TASK BRIEF — Images are to be dropped; everything else in the entries below must be copied exactly.

INPUT RECORDS —
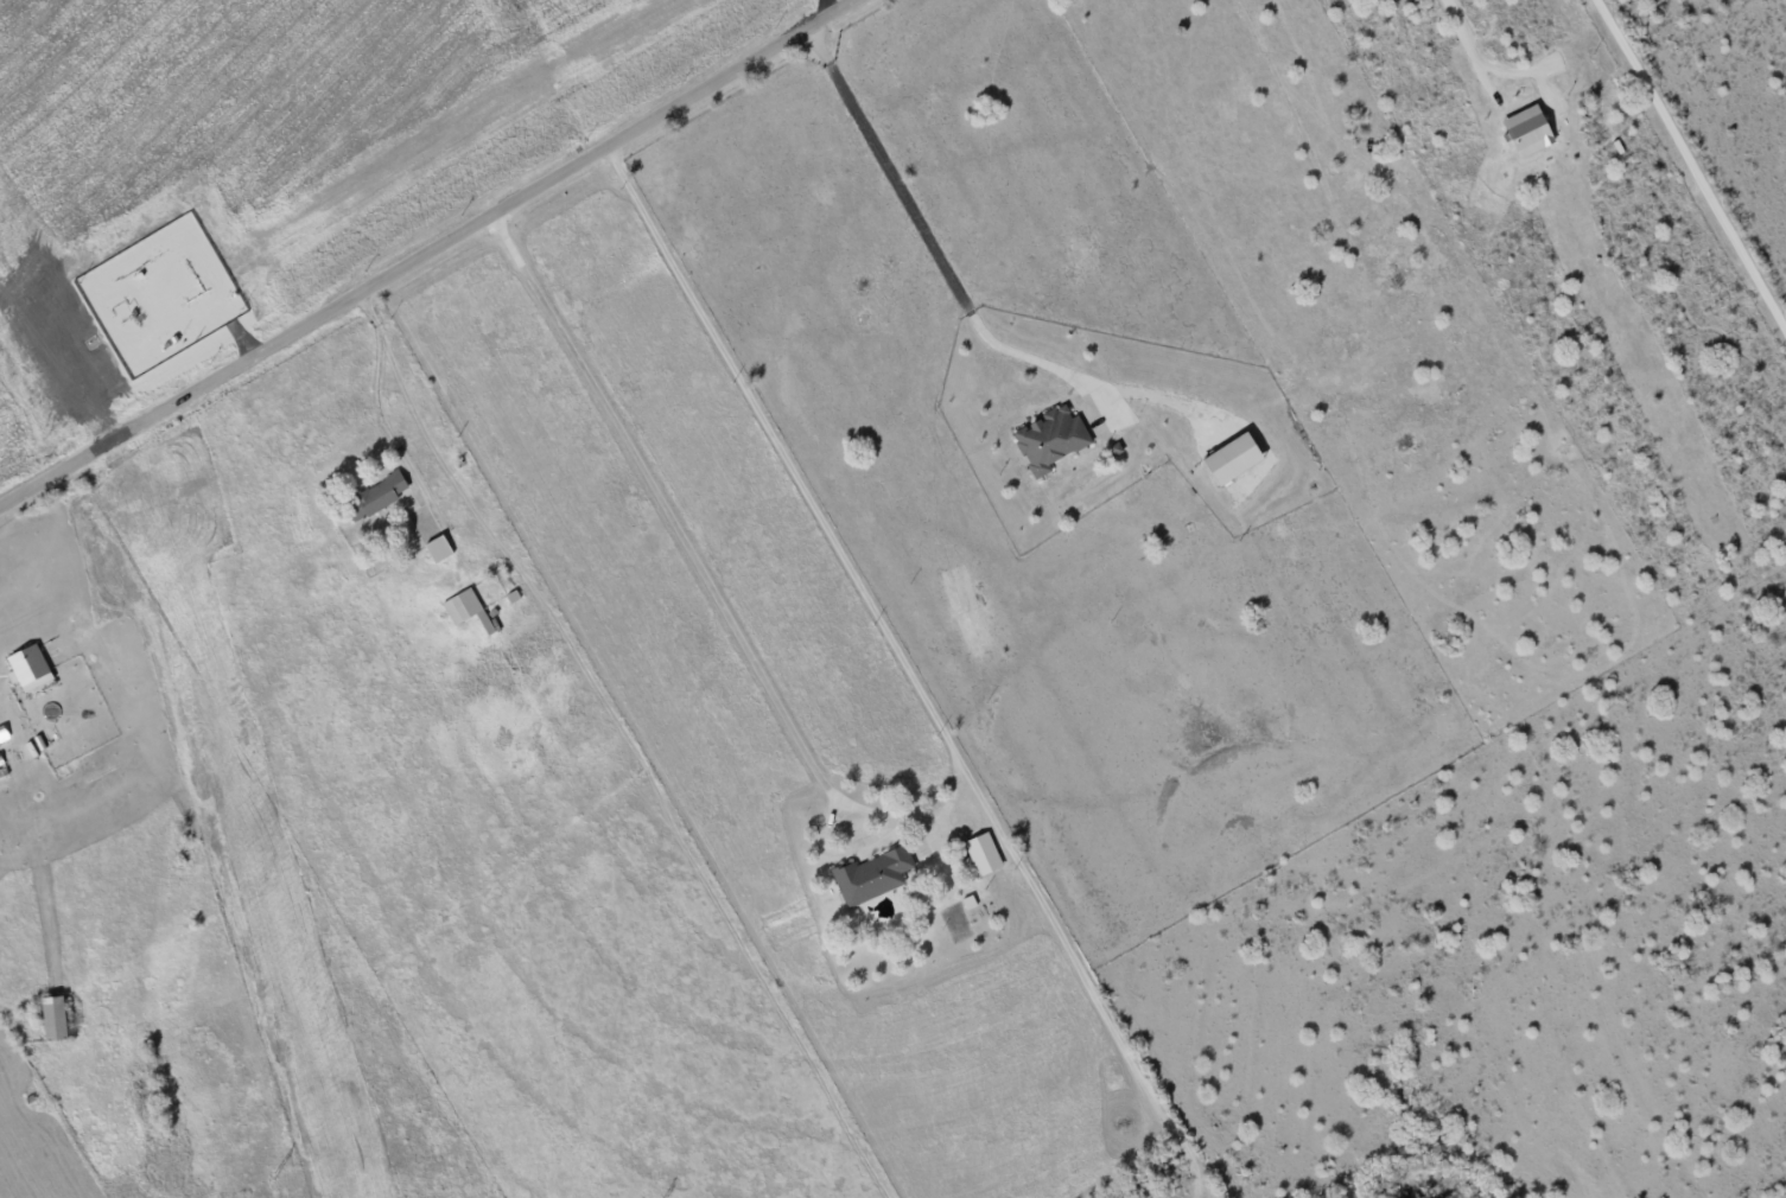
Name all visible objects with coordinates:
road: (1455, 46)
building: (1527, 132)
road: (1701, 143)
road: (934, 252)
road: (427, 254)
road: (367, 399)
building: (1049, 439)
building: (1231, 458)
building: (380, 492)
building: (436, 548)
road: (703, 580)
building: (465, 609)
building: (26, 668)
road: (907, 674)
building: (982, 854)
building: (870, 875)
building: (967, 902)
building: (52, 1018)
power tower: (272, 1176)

RESULT OF THE TASK —
Name all visible objects with coordinates:
road: (1455, 46)
building: (1527, 132)
road: (1701, 143)
road: (934, 252)
road: (427, 254)
road: (367, 399)
building: (1049, 439)
building: (1231, 458)
building: (380, 492)
building: (436, 548)
road: (703, 580)
building: (465, 609)
building: (26, 668)
road: (907, 674)
building: (982, 854)
building: (870, 875)
building: (967, 902)
building: (52, 1018)
power tower: (272, 1176)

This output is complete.